**AIM OF THE TASK**
Everything in the listing below must be set down again exactly, apart from the pictures.
────────
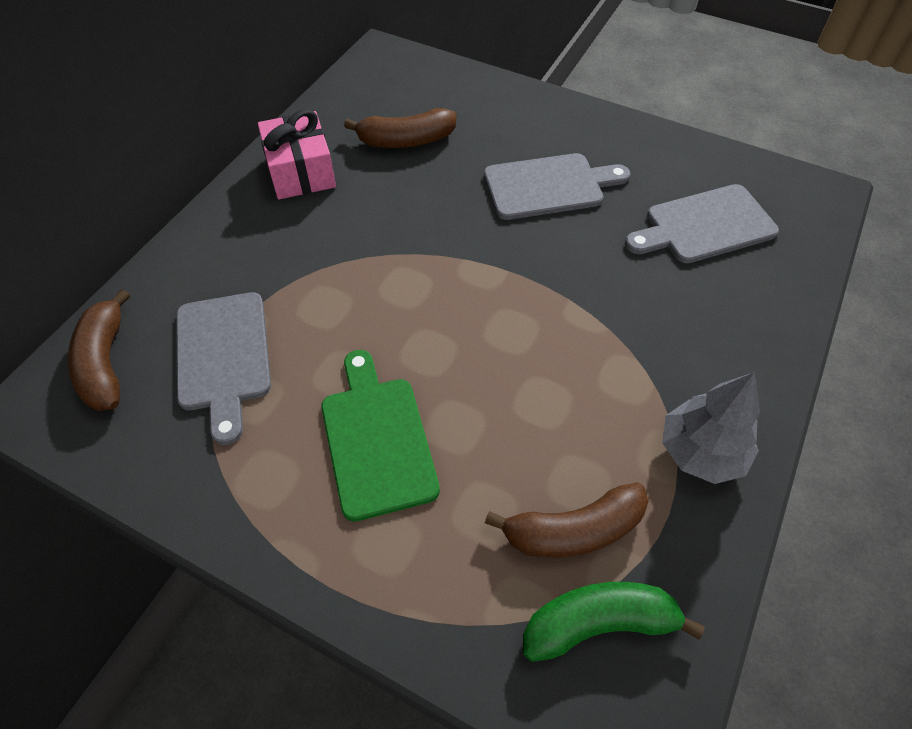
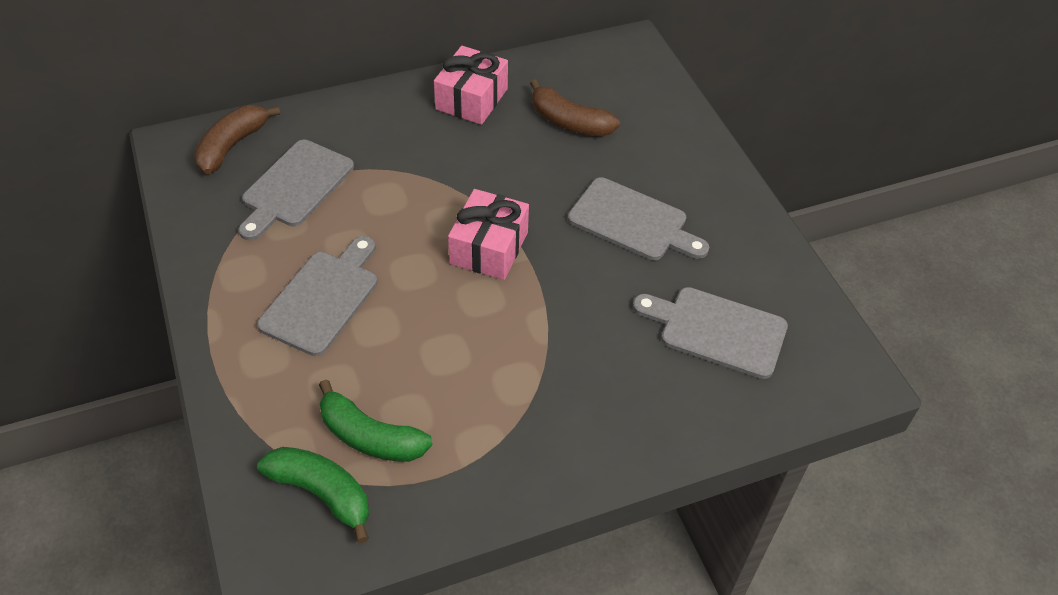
camera: 40 degrees right, 5 degrees down
(377, 439) = (323, 298): green cutting board -> grey cutting board
(467, 284) = (489, 248): none -> pink gift
(573, 530) = (370, 436): brown banana -> green banana
(701, 452) = (506, 462): grey tree -> none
────────
**TASK ANSWER**
camera: 40 degrees right, 5 degrees down
(377, 439) = (323, 298): green cutting board -> grey cutting board
(467, 284) = (489, 248): none -> pink gift
(573, 530) = (370, 436): brown banana -> green banana
(701, 452) = (506, 462): grey tree -> none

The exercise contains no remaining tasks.